• Dataset content:
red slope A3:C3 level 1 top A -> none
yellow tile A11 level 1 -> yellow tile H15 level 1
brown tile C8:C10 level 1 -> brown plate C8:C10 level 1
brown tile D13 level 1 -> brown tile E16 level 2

• Work item:
Each of the lines above should be printed again precisely as it reads.

• Your solution:
red slope A3:C3 level 1 top A -> none
yellow tile A11 level 1 -> yellow tile H15 level 1
brown tile C8:C10 level 1 -> brown plate C8:C10 level 1
brown tile D13 level 1 -> brown tile E16 level 2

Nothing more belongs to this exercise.